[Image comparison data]
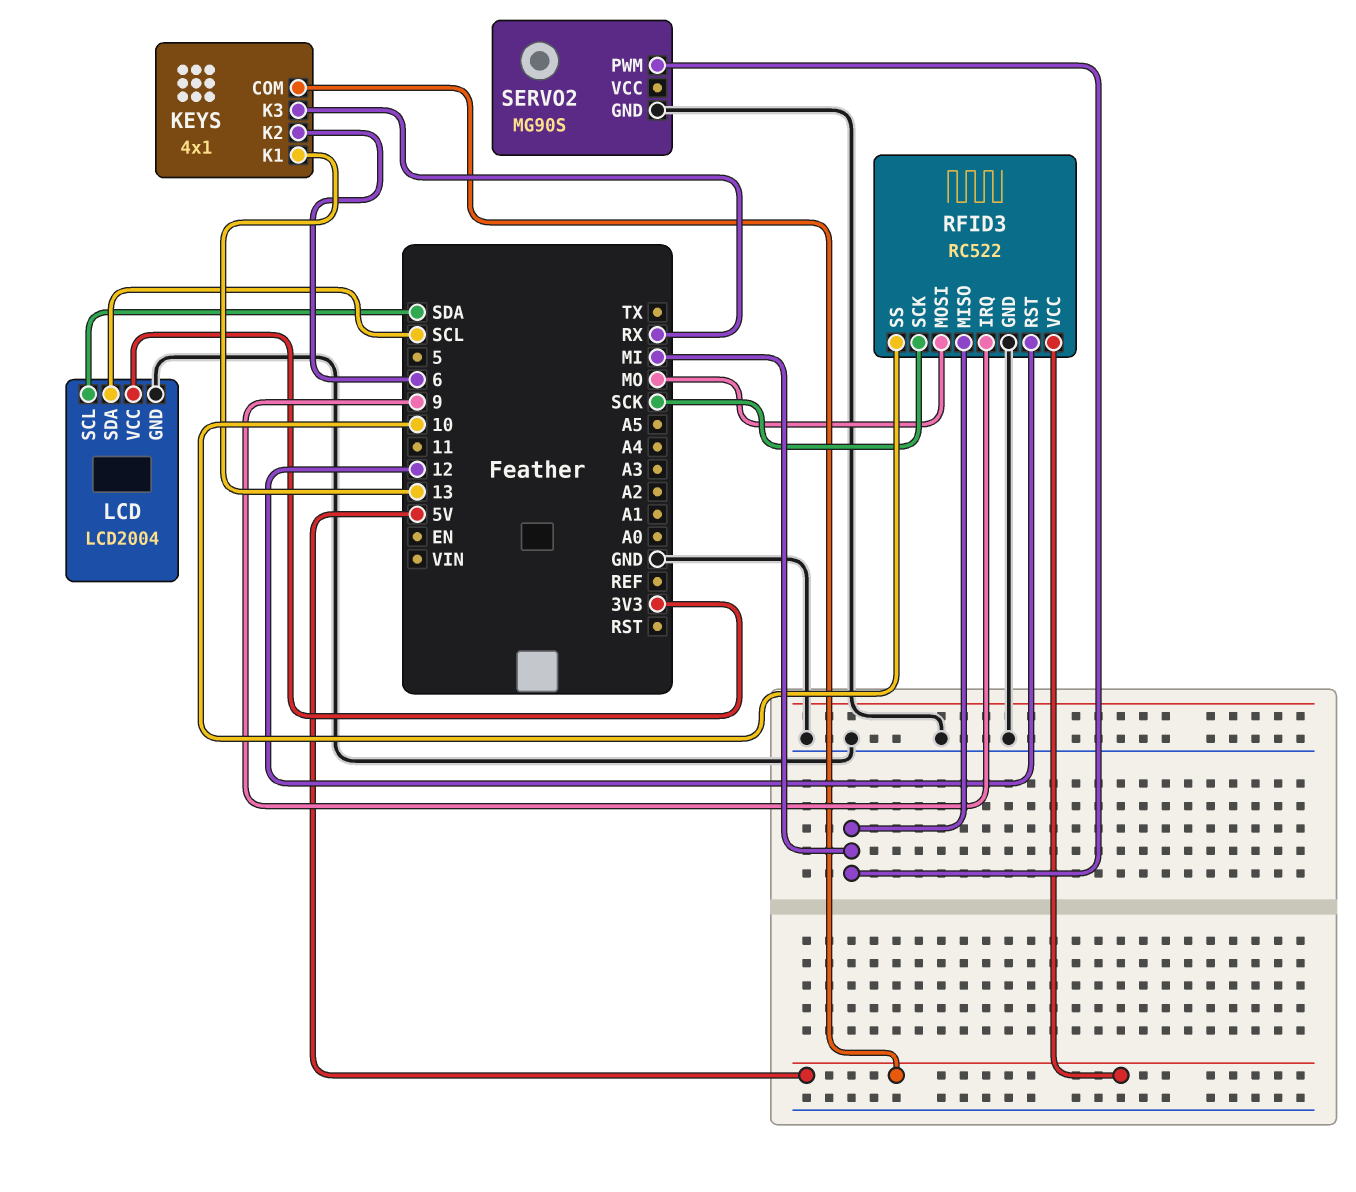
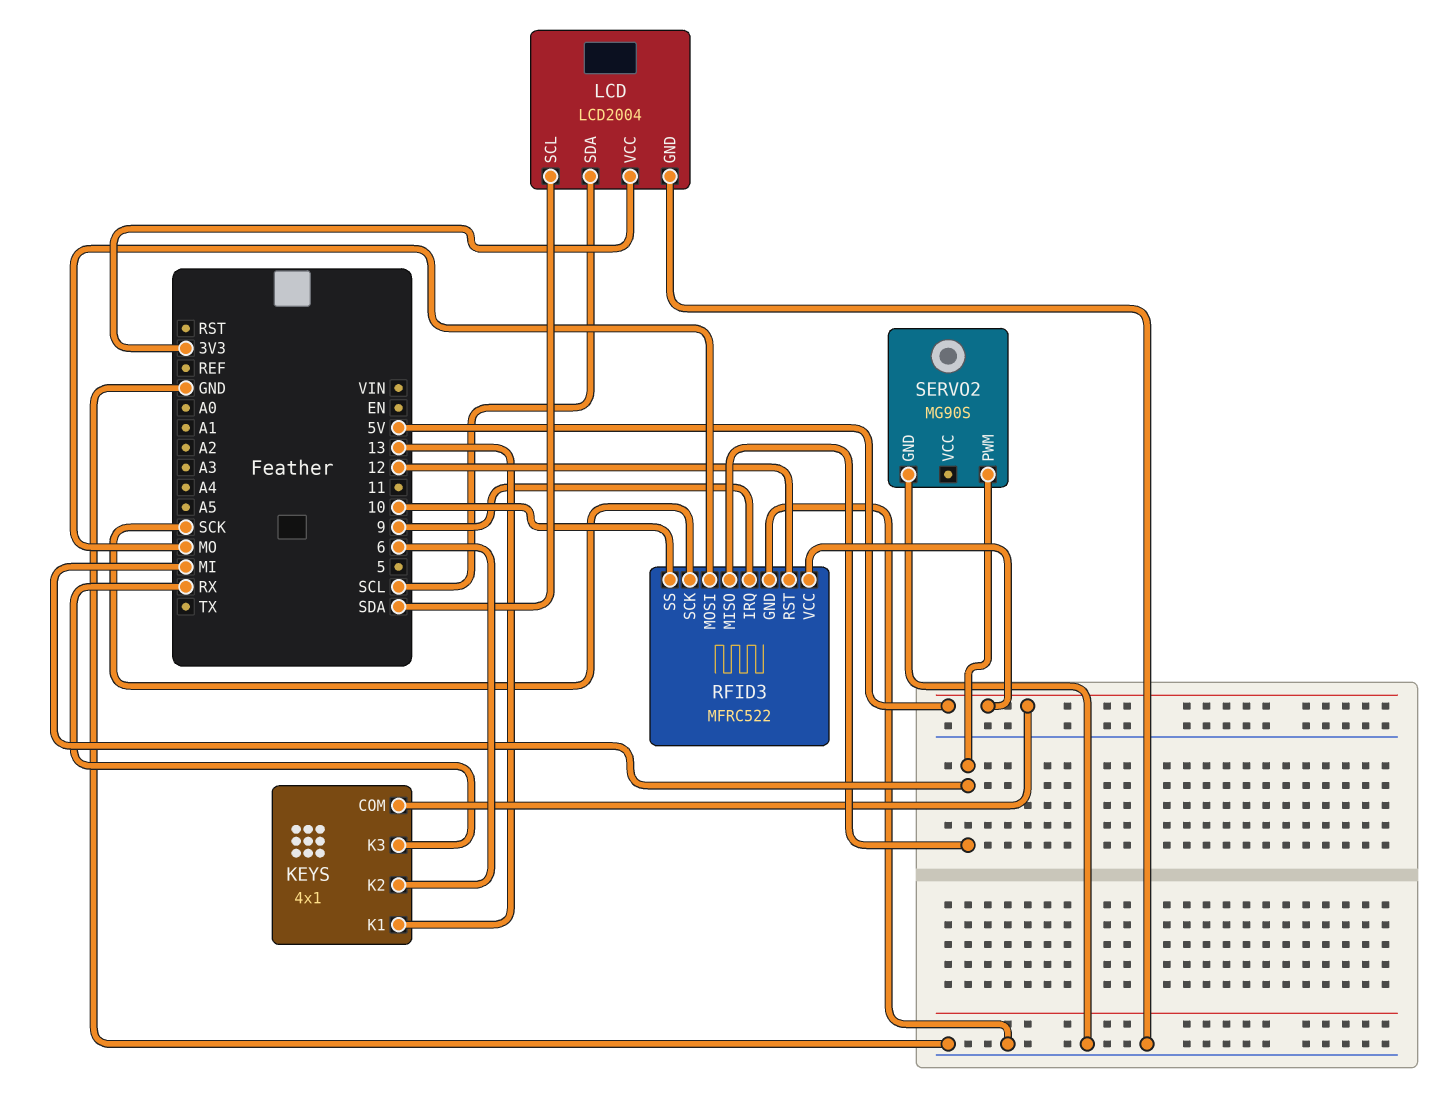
RFID3: RC522 -> MFRC522

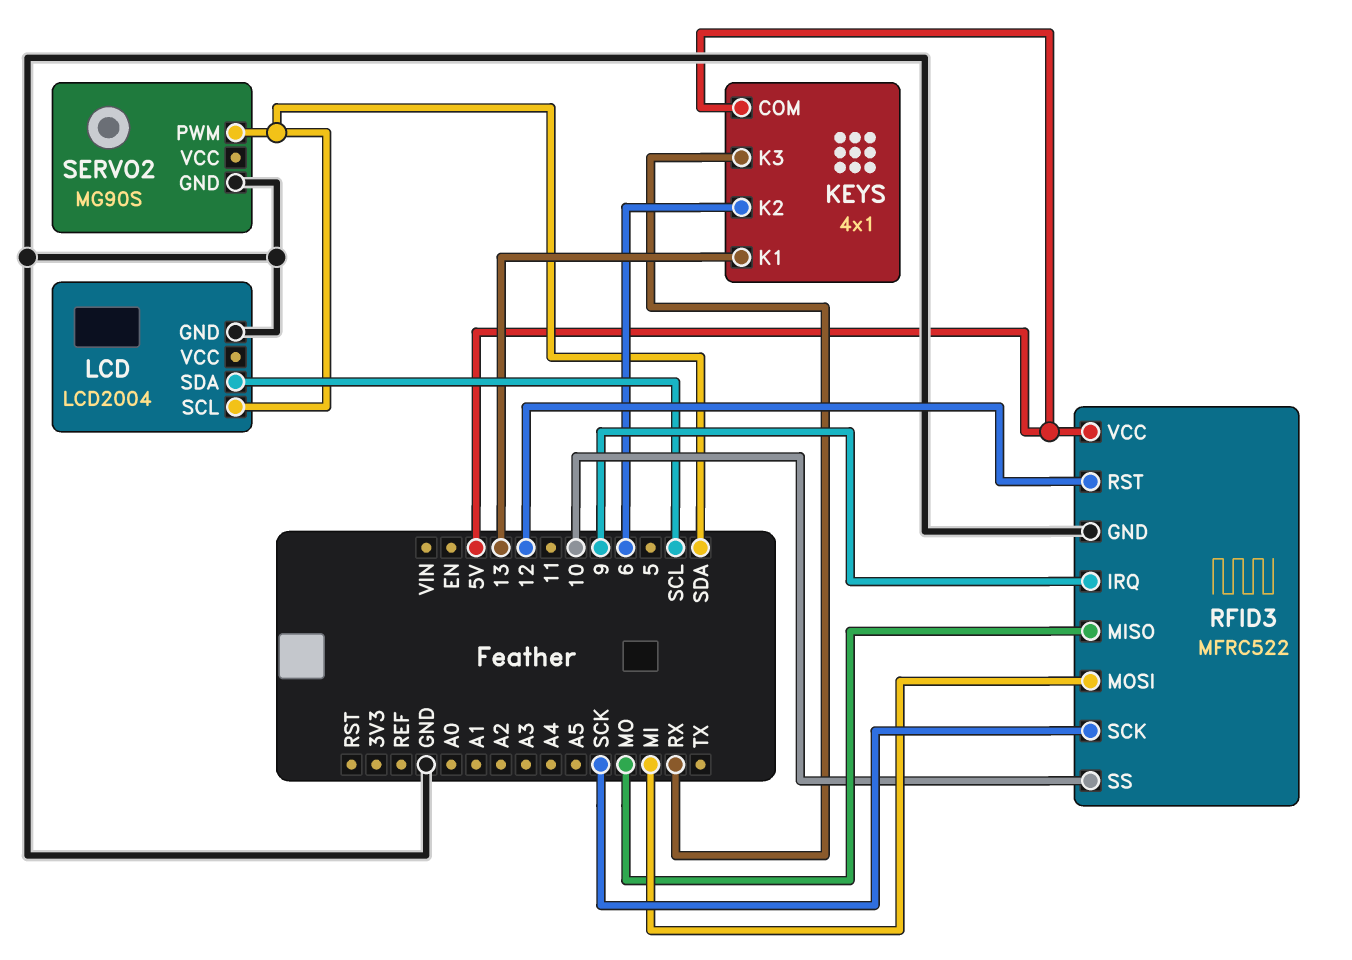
LCD pin VCC: 3V3 -> none
RFID3 pin MISO: MI -> MO
RFID3 pin MOSI: MO -> MI
SERVO2 pin PWM: MI -> SDA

What is needed:
Would you please write out the entries in full, exactly as they read, but without pictures?

Task solution:
RFID3: RC522 -> MFRC522

LCD pin VCC: 3V3 -> none
RFID3 pin MISO: MI -> MO
RFID3 pin MOSI: MO -> MI
SERVO2 pin PWM: MI -> SDA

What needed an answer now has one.